## What is being asked
Can you write out every line of the data below without changing a single character?

=-=-=-=-=

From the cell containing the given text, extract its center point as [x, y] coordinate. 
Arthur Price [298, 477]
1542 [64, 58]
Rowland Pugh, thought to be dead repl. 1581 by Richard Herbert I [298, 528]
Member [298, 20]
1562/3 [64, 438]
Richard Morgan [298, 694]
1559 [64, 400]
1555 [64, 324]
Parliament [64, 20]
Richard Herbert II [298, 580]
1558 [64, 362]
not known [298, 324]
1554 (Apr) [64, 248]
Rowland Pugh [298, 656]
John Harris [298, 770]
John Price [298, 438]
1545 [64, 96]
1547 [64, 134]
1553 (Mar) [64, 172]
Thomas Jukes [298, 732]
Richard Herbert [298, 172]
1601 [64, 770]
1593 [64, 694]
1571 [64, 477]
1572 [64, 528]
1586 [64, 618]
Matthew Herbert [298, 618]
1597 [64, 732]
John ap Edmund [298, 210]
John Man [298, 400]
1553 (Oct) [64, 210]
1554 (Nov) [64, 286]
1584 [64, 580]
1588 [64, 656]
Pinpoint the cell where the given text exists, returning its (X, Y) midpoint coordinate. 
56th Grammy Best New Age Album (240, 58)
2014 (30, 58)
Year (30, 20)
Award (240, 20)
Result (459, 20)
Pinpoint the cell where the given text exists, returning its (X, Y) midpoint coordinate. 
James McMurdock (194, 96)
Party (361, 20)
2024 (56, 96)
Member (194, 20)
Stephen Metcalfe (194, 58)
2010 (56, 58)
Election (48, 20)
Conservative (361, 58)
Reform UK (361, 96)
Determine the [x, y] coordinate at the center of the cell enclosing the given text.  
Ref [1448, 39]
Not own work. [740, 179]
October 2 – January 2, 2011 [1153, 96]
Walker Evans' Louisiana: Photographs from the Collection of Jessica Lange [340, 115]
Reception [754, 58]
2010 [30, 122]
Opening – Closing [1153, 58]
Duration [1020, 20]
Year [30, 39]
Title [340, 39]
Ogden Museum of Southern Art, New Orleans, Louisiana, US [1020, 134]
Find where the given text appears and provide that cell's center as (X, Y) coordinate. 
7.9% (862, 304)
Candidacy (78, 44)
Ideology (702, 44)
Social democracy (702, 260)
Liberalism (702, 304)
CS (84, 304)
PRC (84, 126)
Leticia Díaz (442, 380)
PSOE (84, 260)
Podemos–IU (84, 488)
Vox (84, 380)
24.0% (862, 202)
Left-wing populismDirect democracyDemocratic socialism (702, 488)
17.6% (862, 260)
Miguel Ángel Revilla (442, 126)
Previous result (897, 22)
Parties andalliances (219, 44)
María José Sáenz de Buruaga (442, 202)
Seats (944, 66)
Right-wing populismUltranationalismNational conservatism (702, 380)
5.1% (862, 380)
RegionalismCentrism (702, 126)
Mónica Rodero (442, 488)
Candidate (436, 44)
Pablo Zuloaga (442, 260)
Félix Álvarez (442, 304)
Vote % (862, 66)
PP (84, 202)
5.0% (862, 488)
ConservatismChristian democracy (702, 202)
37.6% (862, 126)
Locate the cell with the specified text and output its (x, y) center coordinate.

=-=-=-=-=

## Exercise answer
From the cell containing the given text, extract its center point as [x, y] coordinate. 
Arthur Price [298, 477]
1542 [64, 58]
Rowland Pugh, thought to be dead repl. 1581 by Richard Herbert I [298, 528]
Member [298, 20]
1562/3 [64, 438]
Richard Morgan [298, 694]
1559 [64, 400]
1555 [64, 324]
Parliament [64, 20]
Richard Herbert II [298, 580]
1558 [64, 362]
not known [298, 324]
1554 (Apr) [64, 248]
Rowland Pugh [298, 656]
John Harris [298, 770]
John Price [298, 438]
1545 [64, 96]
1547 [64, 134]
1553 (Mar) [64, 172]
Thomas Jukes [298, 732]
Richard Herbert [298, 172]
1601 [64, 770]
1593 [64, 694]
1571 [64, 477]
1572 [64, 528]
1586 [64, 618]
Matthew Herbert [298, 618]
1597 [64, 732]
John ap Edmund [298, 210]
John Man [298, 400]
1553 (Oct) [64, 210]
1554 (Nov) [64, 286]
1584 [64, 580]
1588 [64, 656]
Pinpoint the cell where the given text exists, returning its (X, Y) midpoint coordinate. 
56th Grammy Best New Age Album (240, 58)
2014 (30, 58)
Year (30, 20)
Award (240, 20)
Result (459, 20)
Pinpoint the cell where the given text exists, returning its (X, Y) midpoint coordinate. 
James McMurdock (194, 96)
Party (361, 20)
2024 (56, 96)
Member (194, 20)
Stephen Metcalfe (194, 58)
2010 (56, 58)
Election (48, 20)
Conservative (361, 58)
Reform UK (361, 96)
Determine the [x, y] coordinate at the center of the cell enclosing the given text.  
Ref [1448, 39]
Not own work. [740, 179]
October 2 – January 2, 2011 [1153, 96]
Walker Evans' Louisiana: Photographs from the Collection of Jessica Lange [340, 115]
Reception [754, 58]
2010 [30, 122]
Opening – Closing [1153, 58]
Duration [1020, 20]
Year [30, 39]
Title [340, 39]
Ogden Museum of Southern Art, New Orleans, Louisiana, US [1020, 134]
Find where the given text appears and provide that cell's center as (X, Y) coordinate. 
7.9% (862, 304)
Candidacy (78, 44)
Ideology (702, 44)
Social democracy (702, 260)
Liberalism (702, 304)
CS (84, 304)
PRC (84, 126)
Leticia Díaz (442, 380)
PSOE (84, 260)
Podemos–IU (84, 488)
Vox (84, 380)
24.0% (862, 202)
Left-wing populismDirect democracyDemocratic socialism (702, 488)
17.6% (862, 260)
Miguel Ángel Revilla (442, 126)
Previous result (897, 22)
Parties andalliances (219, 44)
María José Sáenz de Buruaga (442, 202)
Seats (944, 66)
Right-wing populismUltranationalismNational conservatism (702, 380)
5.1% (862, 380)
RegionalismCentrism (702, 126)
Mónica Rodero (442, 488)
Candidate (436, 44)
Pablo Zuloaga (442, 260)
Félix Álvarez (442, 304)
Vote % (862, 66)
PP (84, 202)
5.0% (862, 488)
ConservatismChristian democracy (702, 202)
37.6% (862, 126)
Locate the cell with the specified text and output its (x, y) center coordinate.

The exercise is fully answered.